Before-and-after object listings
== Segment start ==

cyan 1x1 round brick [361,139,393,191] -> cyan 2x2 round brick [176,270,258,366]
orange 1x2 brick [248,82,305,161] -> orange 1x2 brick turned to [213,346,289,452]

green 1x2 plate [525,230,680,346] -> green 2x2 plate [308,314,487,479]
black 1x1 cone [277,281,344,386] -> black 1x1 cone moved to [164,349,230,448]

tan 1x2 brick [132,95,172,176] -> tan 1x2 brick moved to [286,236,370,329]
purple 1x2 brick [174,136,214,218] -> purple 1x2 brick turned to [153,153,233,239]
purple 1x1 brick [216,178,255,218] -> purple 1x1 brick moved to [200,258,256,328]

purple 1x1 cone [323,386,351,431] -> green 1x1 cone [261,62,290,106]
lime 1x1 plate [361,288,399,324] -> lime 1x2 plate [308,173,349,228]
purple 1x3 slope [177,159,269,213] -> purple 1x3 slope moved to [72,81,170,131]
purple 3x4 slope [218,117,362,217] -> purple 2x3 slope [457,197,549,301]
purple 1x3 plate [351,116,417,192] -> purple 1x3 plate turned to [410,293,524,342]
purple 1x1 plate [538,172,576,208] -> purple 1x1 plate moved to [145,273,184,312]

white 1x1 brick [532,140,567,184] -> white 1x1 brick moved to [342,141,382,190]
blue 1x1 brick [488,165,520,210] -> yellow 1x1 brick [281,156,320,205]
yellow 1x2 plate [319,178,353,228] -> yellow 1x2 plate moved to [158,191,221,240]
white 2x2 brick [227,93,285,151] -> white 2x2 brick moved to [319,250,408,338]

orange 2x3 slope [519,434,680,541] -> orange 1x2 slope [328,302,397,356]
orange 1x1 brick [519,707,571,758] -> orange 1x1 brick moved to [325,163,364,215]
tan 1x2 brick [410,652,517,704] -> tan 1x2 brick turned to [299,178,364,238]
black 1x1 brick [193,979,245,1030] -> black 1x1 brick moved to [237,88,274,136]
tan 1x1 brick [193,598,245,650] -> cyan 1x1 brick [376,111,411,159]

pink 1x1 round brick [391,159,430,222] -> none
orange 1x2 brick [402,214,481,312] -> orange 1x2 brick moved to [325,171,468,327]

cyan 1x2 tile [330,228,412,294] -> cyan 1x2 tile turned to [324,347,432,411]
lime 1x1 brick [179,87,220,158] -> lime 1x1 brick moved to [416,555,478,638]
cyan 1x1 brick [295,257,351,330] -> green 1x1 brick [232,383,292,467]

== Segment end ==

REQUIRED WORK
From the line containing "purple 1x1 plate [538,172,576,208]" to the final line of the data, repeat each line exactly. Include both ends.

RESULT FOR THIS TASK
purple 1x1 plate [538,172,576,208] -> purple 1x1 plate moved to [145,273,184,312]

white 1x1 brick [532,140,567,184] -> white 1x1 brick moved to [342,141,382,190]
blue 1x1 brick [488,165,520,210] -> yellow 1x1 brick [281,156,320,205]
yellow 1x2 plate [319,178,353,228] -> yellow 1x2 plate moved to [158,191,221,240]
white 2x2 brick [227,93,285,151] -> white 2x2 brick moved to [319,250,408,338]

orange 2x3 slope [519,434,680,541] -> orange 1x2 slope [328,302,397,356]
orange 1x1 brick [519,707,571,758] -> orange 1x1 brick moved to [325,163,364,215]
tan 1x2 brick [410,652,517,704] -> tan 1x2 brick turned to [299,178,364,238]
black 1x1 brick [193,979,245,1030] -> black 1x1 brick moved to [237,88,274,136]
tan 1x1 brick [193,598,245,650] -> cyan 1x1 brick [376,111,411,159]

pink 1x1 round brick [391,159,430,222] -> none
orange 1x2 brick [402,214,481,312] -> orange 1x2 brick moved to [325,171,468,327]

cyan 1x2 tile [330,228,412,294] -> cyan 1x2 tile turned to [324,347,432,411]
lime 1x1 brick [179,87,220,158] -> lime 1x1 brick moved to [416,555,478,638]
cyan 1x1 brick [295,257,351,330] -> green 1x1 brick [232,383,292,467]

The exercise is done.